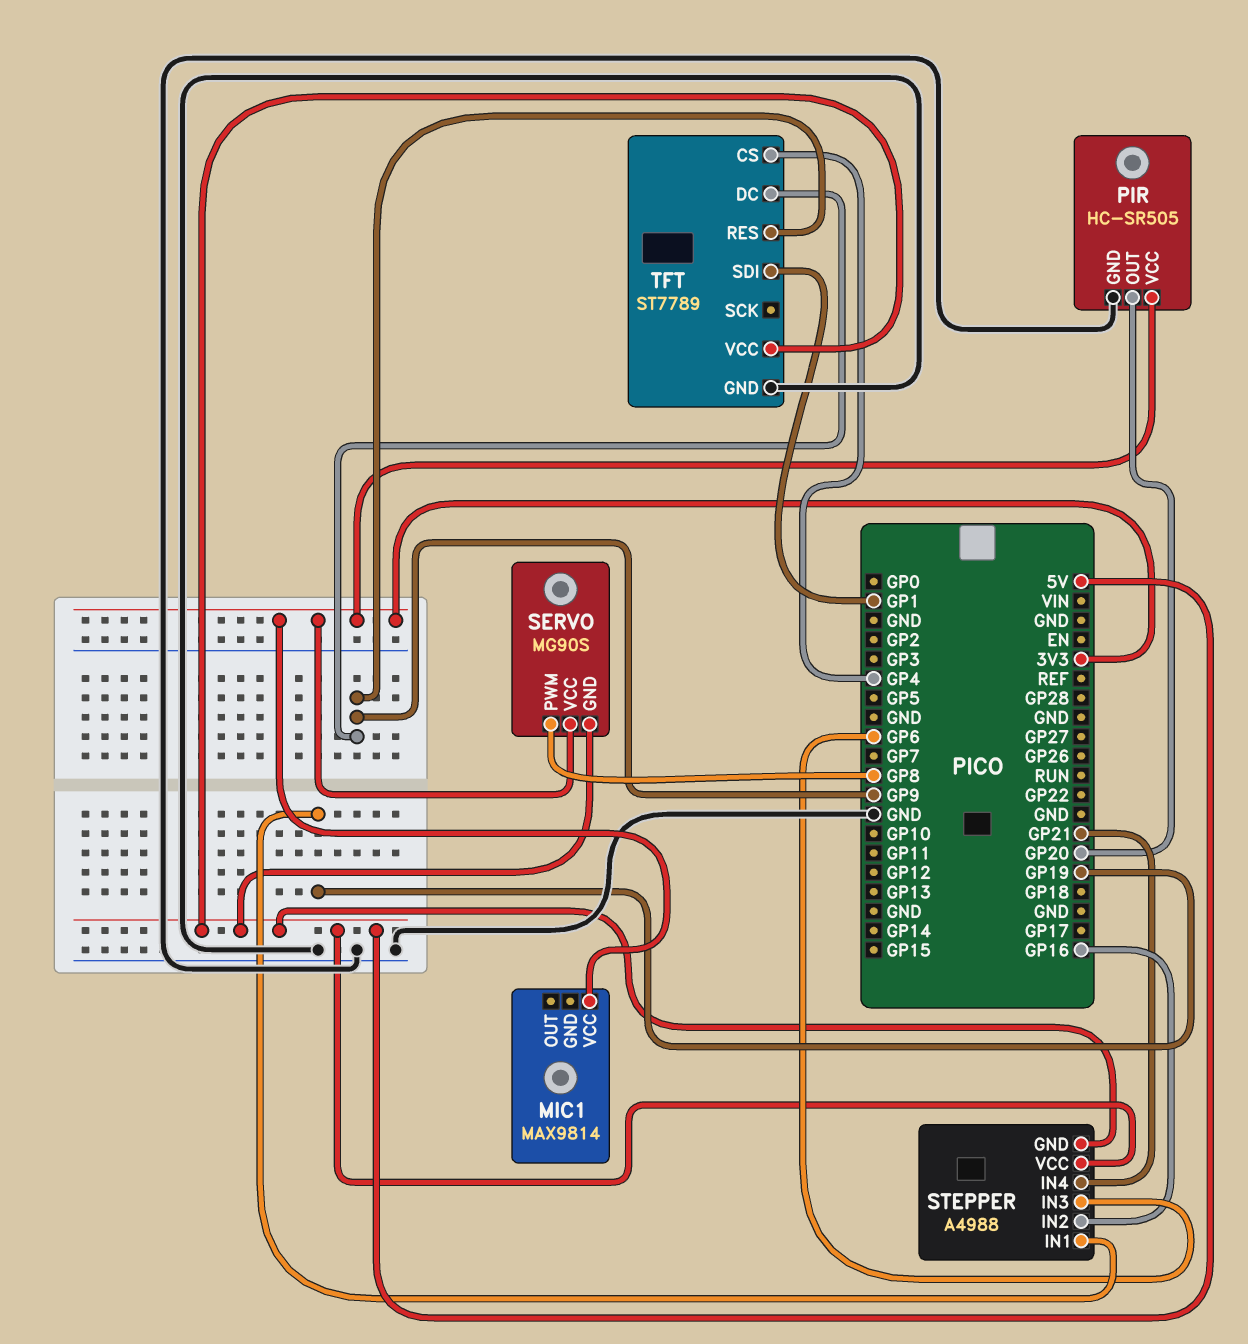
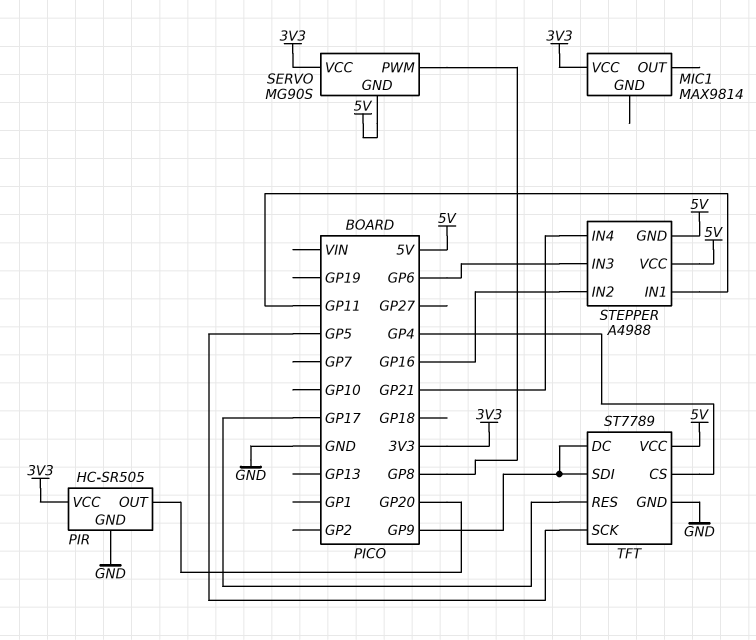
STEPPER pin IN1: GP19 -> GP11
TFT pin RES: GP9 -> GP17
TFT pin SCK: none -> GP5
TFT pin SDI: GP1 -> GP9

━━━━━━

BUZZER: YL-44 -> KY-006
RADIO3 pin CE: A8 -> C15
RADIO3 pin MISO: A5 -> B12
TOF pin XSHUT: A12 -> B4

━━━━━━

* **What you need to do**
Starting at the line that has "BUZZER: YL-44 -> KY-006" and ending at the line that has "TOF pin XSHUT: A12 -> B4", please write out the lines above exactly, leaving out all others.

* **Result of this task**
BUZZER: YL-44 -> KY-006
RADIO3 pin CE: A8 -> C15
RADIO3 pin MISO: A5 -> B12
TOF pin XSHUT: A12 -> B4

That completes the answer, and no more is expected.